What is being asked: For the data below, restate word for word only the lines from the line containing "blue camera: 2 -> 3" through the line containing "pink button: 3 -> 4", both ends included.

Material for this task:

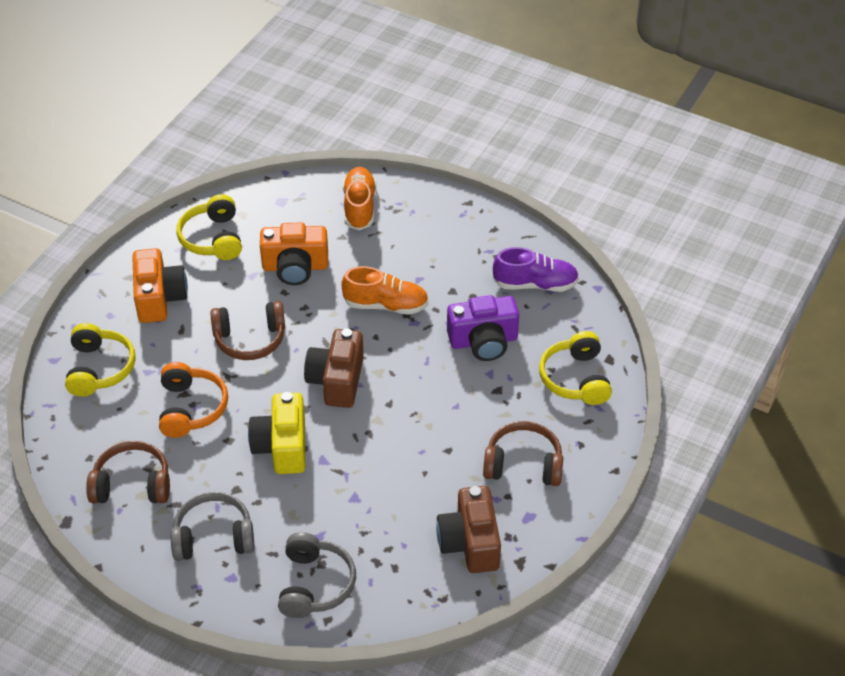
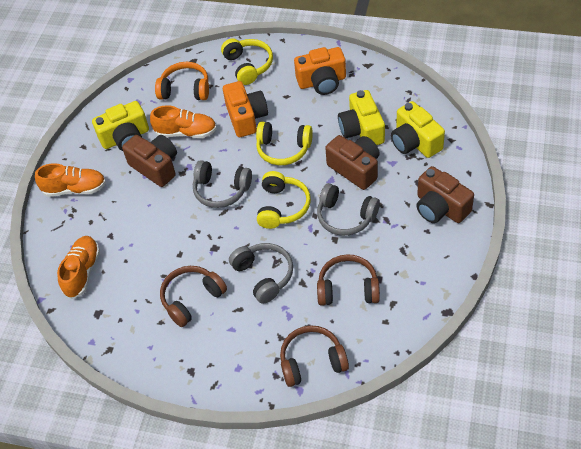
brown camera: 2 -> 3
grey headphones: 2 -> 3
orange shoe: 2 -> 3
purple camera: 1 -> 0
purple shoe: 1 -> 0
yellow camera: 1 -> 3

* * *

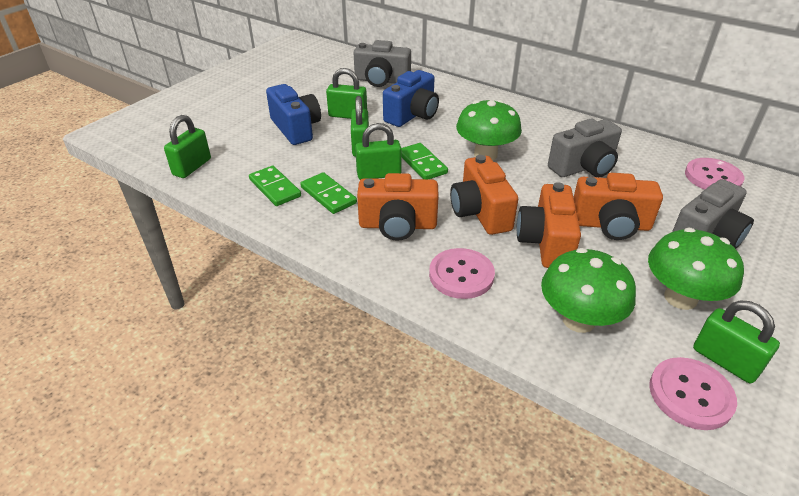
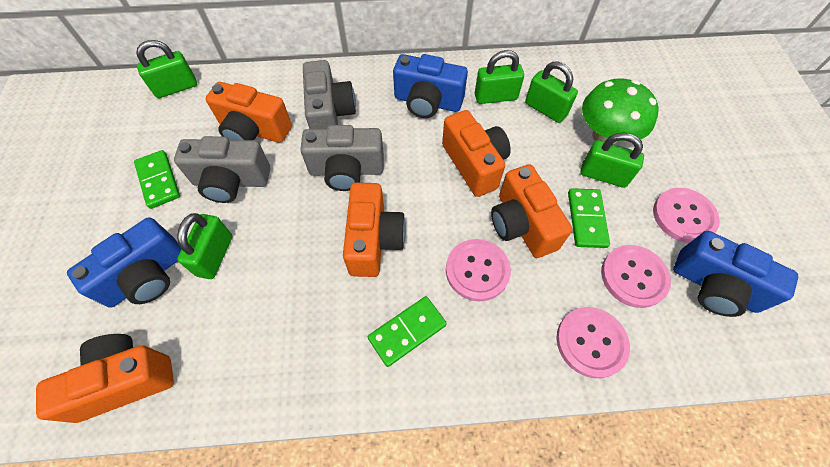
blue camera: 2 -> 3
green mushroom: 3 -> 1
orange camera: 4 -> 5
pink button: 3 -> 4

...

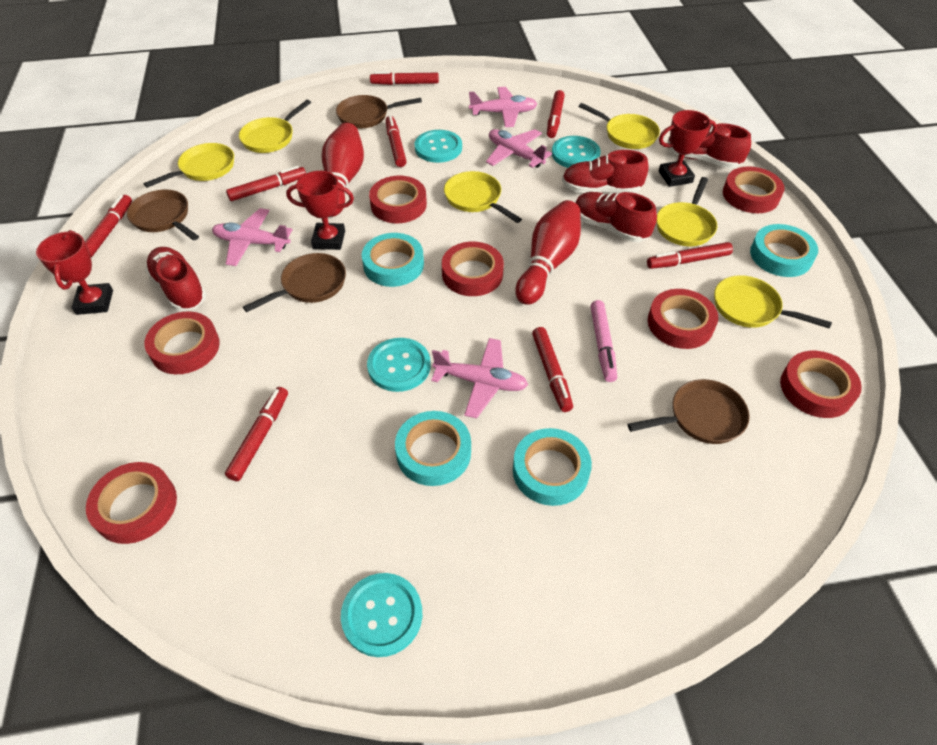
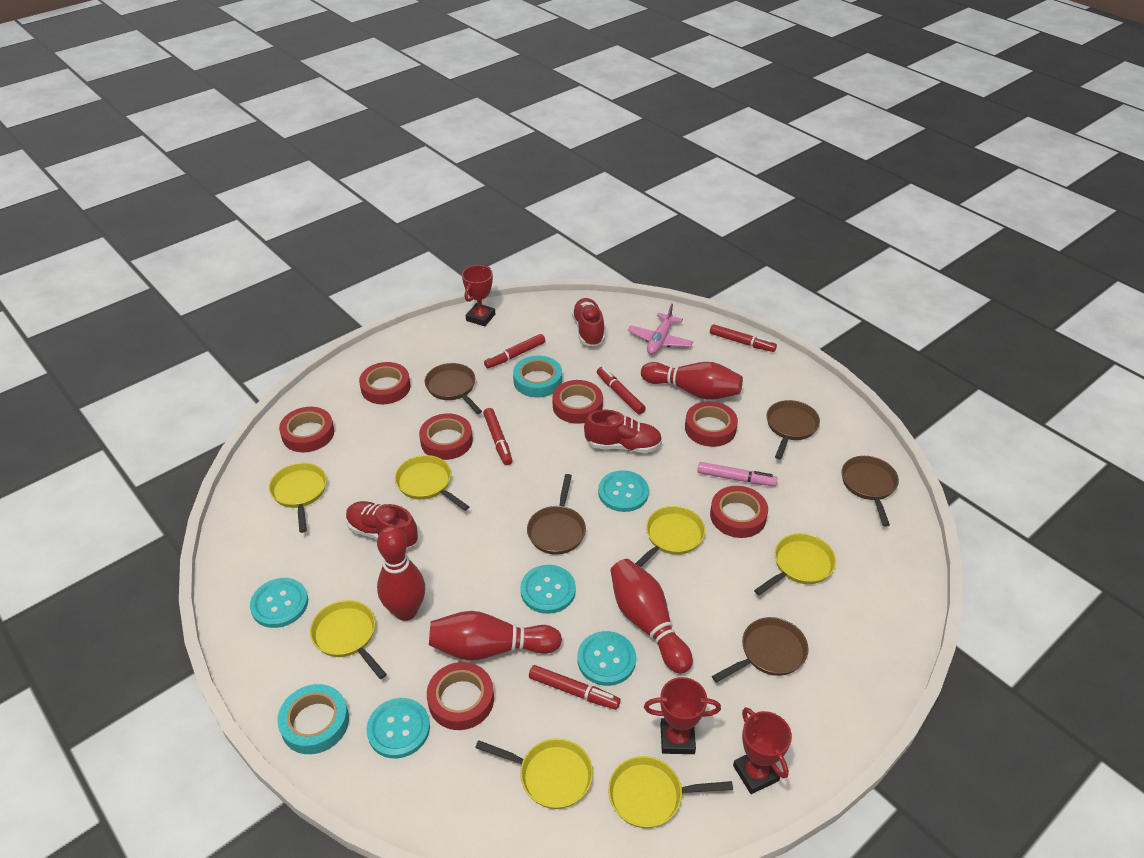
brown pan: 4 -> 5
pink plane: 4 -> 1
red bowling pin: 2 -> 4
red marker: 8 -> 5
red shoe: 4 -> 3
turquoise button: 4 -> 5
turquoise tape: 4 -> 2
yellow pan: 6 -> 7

Written solution:
blue camera: 2 -> 3
green mushroom: 3 -> 1
orange camera: 4 -> 5
pink button: 3 -> 4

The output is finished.